Your answer should be the full set of entries, given again without alteration.

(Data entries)
-- Opening Marker --

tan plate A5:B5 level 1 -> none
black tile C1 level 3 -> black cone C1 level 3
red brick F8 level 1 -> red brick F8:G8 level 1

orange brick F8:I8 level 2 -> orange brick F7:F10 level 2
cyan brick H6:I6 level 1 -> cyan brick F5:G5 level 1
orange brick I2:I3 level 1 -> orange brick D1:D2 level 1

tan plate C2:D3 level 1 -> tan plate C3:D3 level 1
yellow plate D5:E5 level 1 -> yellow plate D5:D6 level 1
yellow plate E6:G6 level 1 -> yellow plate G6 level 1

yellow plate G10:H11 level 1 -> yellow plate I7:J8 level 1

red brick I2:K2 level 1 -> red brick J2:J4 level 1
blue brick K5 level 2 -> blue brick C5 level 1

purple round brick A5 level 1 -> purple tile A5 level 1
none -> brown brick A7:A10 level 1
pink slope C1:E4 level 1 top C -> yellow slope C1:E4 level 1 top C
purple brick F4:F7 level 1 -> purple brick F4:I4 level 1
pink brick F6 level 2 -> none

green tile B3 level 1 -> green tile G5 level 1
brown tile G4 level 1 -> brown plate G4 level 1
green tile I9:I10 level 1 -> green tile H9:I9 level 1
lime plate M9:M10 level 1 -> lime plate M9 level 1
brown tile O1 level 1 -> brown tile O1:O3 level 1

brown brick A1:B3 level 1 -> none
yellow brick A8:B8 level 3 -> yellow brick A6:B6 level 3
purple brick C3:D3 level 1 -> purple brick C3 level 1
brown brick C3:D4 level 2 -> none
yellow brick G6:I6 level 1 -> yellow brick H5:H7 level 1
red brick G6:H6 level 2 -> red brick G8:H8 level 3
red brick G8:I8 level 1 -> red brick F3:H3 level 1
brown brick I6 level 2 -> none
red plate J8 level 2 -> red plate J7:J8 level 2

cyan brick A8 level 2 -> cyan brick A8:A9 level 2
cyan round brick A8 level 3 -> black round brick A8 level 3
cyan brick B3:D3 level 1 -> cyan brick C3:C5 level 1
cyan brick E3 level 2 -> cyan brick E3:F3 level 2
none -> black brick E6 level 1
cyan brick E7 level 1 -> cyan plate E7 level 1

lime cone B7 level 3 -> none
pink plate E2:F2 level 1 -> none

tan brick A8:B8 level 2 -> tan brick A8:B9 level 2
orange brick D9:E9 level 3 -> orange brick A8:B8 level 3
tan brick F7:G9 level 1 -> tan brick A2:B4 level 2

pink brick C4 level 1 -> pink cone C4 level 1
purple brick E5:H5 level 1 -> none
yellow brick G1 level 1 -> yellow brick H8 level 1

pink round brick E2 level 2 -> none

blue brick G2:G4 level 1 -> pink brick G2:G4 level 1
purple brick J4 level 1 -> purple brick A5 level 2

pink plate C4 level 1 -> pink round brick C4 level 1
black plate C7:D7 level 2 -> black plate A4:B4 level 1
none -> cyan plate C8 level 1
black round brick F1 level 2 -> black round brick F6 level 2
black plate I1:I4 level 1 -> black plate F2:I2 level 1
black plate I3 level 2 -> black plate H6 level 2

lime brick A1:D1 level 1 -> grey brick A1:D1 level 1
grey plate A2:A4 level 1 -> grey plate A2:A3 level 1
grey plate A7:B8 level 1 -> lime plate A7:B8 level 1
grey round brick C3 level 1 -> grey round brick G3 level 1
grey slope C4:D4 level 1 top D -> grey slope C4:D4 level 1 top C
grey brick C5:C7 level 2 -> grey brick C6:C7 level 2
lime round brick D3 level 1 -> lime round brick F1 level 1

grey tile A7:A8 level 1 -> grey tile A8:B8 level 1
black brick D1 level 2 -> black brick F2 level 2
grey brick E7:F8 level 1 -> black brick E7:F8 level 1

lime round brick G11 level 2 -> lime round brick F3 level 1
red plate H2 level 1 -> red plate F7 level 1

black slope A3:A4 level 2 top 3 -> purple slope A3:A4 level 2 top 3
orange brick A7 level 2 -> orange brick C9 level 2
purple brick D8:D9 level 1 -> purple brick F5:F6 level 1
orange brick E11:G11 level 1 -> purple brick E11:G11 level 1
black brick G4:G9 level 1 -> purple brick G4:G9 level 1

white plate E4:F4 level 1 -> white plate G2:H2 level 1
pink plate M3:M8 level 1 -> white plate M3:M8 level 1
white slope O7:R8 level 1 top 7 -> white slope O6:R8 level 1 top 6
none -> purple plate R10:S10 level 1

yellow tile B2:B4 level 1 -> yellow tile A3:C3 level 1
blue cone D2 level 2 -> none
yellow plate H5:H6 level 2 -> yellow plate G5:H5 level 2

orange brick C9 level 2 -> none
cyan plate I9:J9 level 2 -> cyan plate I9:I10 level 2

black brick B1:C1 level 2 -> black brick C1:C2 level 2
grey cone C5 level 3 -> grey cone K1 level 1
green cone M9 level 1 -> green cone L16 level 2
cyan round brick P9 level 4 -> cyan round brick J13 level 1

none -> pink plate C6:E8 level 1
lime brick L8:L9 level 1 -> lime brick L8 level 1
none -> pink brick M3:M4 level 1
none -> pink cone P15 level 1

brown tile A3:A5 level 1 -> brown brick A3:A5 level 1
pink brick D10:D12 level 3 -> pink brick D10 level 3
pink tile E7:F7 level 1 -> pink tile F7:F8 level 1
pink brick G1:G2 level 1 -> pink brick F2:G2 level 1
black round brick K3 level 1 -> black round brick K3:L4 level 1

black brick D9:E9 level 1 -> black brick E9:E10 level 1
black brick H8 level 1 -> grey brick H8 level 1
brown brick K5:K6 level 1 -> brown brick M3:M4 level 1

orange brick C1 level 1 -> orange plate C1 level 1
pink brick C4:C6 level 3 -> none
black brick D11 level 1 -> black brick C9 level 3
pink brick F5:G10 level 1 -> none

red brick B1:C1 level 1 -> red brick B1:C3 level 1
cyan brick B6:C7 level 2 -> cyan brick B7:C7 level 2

-- Closing Marker --

▶ [Completed exercise]:
tan plate A5:B5 level 1 -> none
black tile C1 level 3 -> black cone C1 level 3
red brick F8 level 1 -> red brick F8:G8 level 1

orange brick F8:I8 level 2 -> orange brick F7:F10 level 2
cyan brick H6:I6 level 1 -> cyan brick F5:G5 level 1
orange brick I2:I3 level 1 -> orange brick D1:D2 level 1

tan plate C2:D3 level 1 -> tan plate C3:D3 level 1
yellow plate D5:E5 level 1 -> yellow plate D5:D6 level 1
yellow plate E6:G6 level 1 -> yellow plate G6 level 1

yellow plate G10:H11 level 1 -> yellow plate I7:J8 level 1

red brick I2:K2 level 1 -> red brick J2:J4 level 1
blue brick K5 level 2 -> blue brick C5 level 1

purple round brick A5 level 1 -> purple tile A5 level 1
none -> brown brick A7:A10 level 1
pink slope C1:E4 level 1 top C -> yellow slope C1:E4 level 1 top C
purple brick F4:F7 level 1 -> purple brick F4:I4 level 1
pink brick F6 level 2 -> none

green tile B3 level 1 -> green tile G5 level 1
brown tile G4 level 1 -> brown plate G4 level 1
green tile I9:I10 level 1 -> green tile H9:I9 level 1
lime plate M9:M10 level 1 -> lime plate M9 level 1
brown tile O1 level 1 -> brown tile O1:O3 level 1

brown brick A1:B3 level 1 -> none
yellow brick A8:B8 level 3 -> yellow brick A6:B6 level 3
purple brick C3:D3 level 1 -> purple brick C3 level 1
brown brick C3:D4 level 2 -> none
yellow brick G6:I6 level 1 -> yellow brick H5:H7 level 1
red brick G6:H6 level 2 -> red brick G8:H8 level 3
red brick G8:I8 level 1 -> red brick F3:H3 level 1
brown brick I6 level 2 -> none
red plate J8 level 2 -> red plate J7:J8 level 2

cyan brick A8 level 2 -> cyan brick A8:A9 level 2
cyan round brick A8 level 3 -> black round brick A8 level 3
cyan brick B3:D3 level 1 -> cyan brick C3:C5 level 1
cyan brick E3 level 2 -> cyan brick E3:F3 level 2
none -> black brick E6 level 1
cyan brick E7 level 1 -> cyan plate E7 level 1

lime cone B7 level 3 -> none
pink plate E2:F2 level 1 -> none

tan brick A8:B8 level 2 -> tan brick A8:B9 level 2
orange brick D9:E9 level 3 -> orange brick A8:B8 level 3
tan brick F7:G9 level 1 -> tan brick A2:B4 level 2

pink brick C4 level 1 -> pink cone C4 level 1
purple brick E5:H5 level 1 -> none
yellow brick G1 level 1 -> yellow brick H8 level 1

pink round brick E2 level 2 -> none

blue brick G2:G4 level 1 -> pink brick G2:G4 level 1
purple brick J4 level 1 -> purple brick A5 level 2

pink plate C4 level 1 -> pink round brick C4 level 1
black plate C7:D7 level 2 -> black plate A4:B4 level 1
none -> cyan plate C8 level 1
black round brick F1 level 2 -> black round brick F6 level 2
black plate I1:I4 level 1 -> black plate F2:I2 level 1
black plate I3 level 2 -> black plate H6 level 2

lime brick A1:D1 level 1 -> grey brick A1:D1 level 1
grey plate A2:A4 level 1 -> grey plate A2:A3 level 1
grey plate A7:B8 level 1 -> lime plate A7:B8 level 1
grey round brick C3 level 1 -> grey round brick G3 level 1
grey slope C4:D4 level 1 top D -> grey slope C4:D4 level 1 top C
grey brick C5:C7 level 2 -> grey brick C6:C7 level 2
lime round brick D3 level 1 -> lime round brick F1 level 1

grey tile A7:A8 level 1 -> grey tile A8:B8 level 1
black brick D1 level 2 -> black brick F2 level 2
grey brick E7:F8 level 1 -> black brick E7:F8 level 1

lime round brick G11 level 2 -> lime round brick F3 level 1
red plate H2 level 1 -> red plate F7 level 1

black slope A3:A4 level 2 top 3 -> purple slope A3:A4 level 2 top 3
orange brick A7 level 2 -> orange brick C9 level 2
purple brick D8:D9 level 1 -> purple brick F5:F6 level 1
orange brick E11:G11 level 1 -> purple brick E11:G11 level 1
black brick G4:G9 level 1 -> purple brick G4:G9 level 1

white plate E4:F4 level 1 -> white plate G2:H2 level 1
pink plate M3:M8 level 1 -> white plate M3:M8 level 1
white slope O7:R8 level 1 top 7 -> white slope O6:R8 level 1 top 6
none -> purple plate R10:S10 level 1

yellow tile B2:B4 level 1 -> yellow tile A3:C3 level 1
blue cone D2 level 2 -> none
yellow plate H5:H6 level 2 -> yellow plate G5:H5 level 2

orange brick C9 level 2 -> none
cyan plate I9:J9 level 2 -> cyan plate I9:I10 level 2

black brick B1:C1 level 2 -> black brick C1:C2 level 2
grey cone C5 level 3 -> grey cone K1 level 1
green cone M9 level 1 -> green cone L16 level 2
cyan round brick P9 level 4 -> cyan round brick J13 level 1

none -> pink plate C6:E8 level 1
lime brick L8:L9 level 1 -> lime brick L8 level 1
none -> pink brick M3:M4 level 1
none -> pink cone P15 level 1

brown tile A3:A5 level 1 -> brown brick A3:A5 level 1
pink brick D10:D12 level 3 -> pink brick D10 level 3
pink tile E7:F7 level 1 -> pink tile F7:F8 level 1
pink brick G1:G2 level 1 -> pink brick F2:G2 level 1
black round brick K3 level 1 -> black round brick K3:L4 level 1

black brick D9:E9 level 1 -> black brick E9:E10 level 1
black brick H8 level 1 -> grey brick H8 level 1
brown brick K5:K6 level 1 -> brown brick M3:M4 level 1

orange brick C1 level 1 -> orange plate C1 level 1
pink brick C4:C6 level 3 -> none
black brick D11 level 1 -> black brick C9 level 3
pink brick F5:G10 level 1 -> none

red brick B1:C1 level 1 -> red brick B1:C3 level 1
cyan brick B6:C7 level 2 -> cyan brick B7:C7 level 2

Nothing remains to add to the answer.